[Records from a collection]
*** Begin section ***
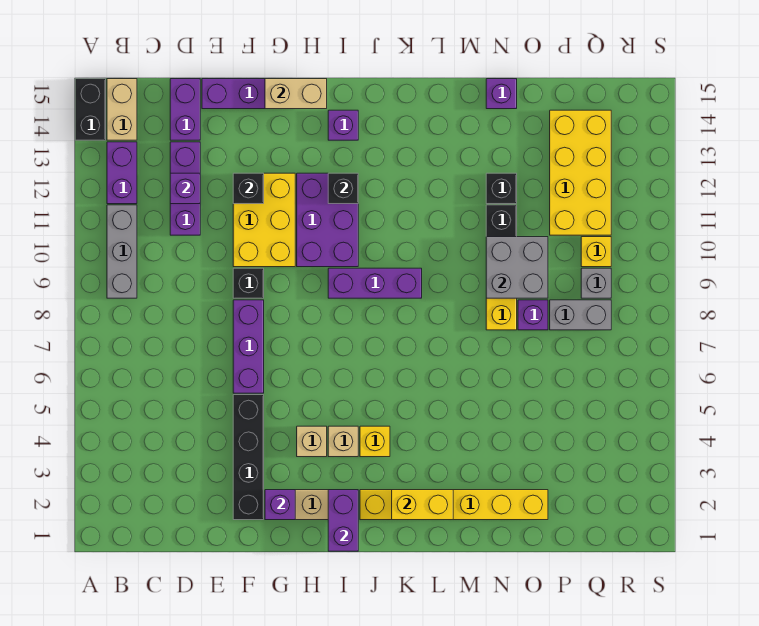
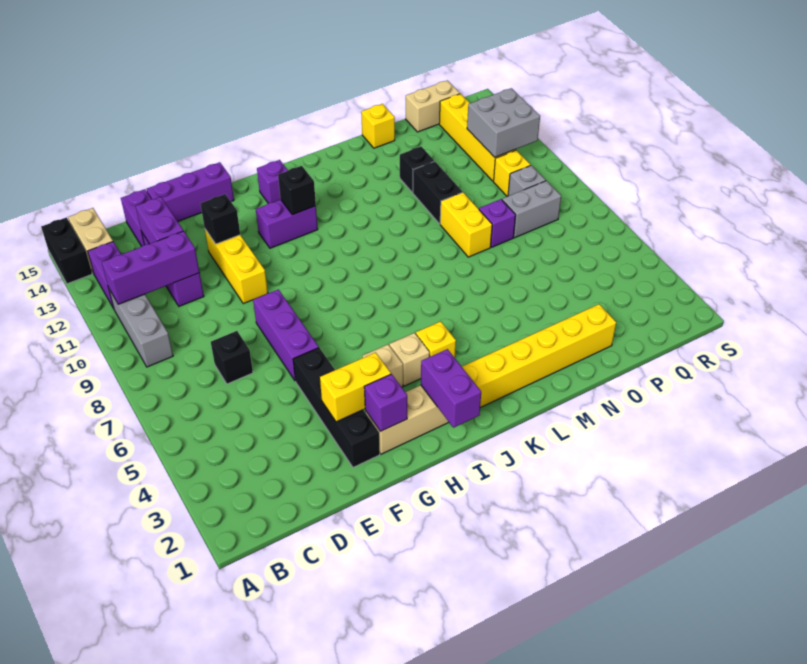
purple brick D12 level 2 -> purple brick D12:D13 level 2
black brick F9 level 1 -> black brick D7 level 1
yellow brick F10:G12 level 1 -> yellow brick F10:F12 level 1
tan brick G15:H15 level 2 -> tan brick P15:Q15 level 1
purple brick H10:I12 level 1 -> purple brick H12:I12 level 1
purple brick I9:K9 level 1 -> purple brick B11:D11 level 2
yellow brick K2:L2 level 2 -> yellow brick F3:G3 level 2
grey brick N9:O10 level 2 -> grey brick Q11:R12 level 2
purple brick N15 level 1 -> yellow brick N15 level 1
yellow brick P11:Q14 level 1 -> yellow brick Q11:Q14 level 1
*** End section ***
Among the lines of the records, copy out each one that contains the word "yellow".

yellow brick F10:G12 level 1 -> yellow brick F10:F12 level 1
yellow brick K2:L2 level 2 -> yellow brick F3:G3 level 2
purple brick N15 level 1 -> yellow brick N15 level 1
yellow brick P11:Q14 level 1 -> yellow brick Q11:Q14 level 1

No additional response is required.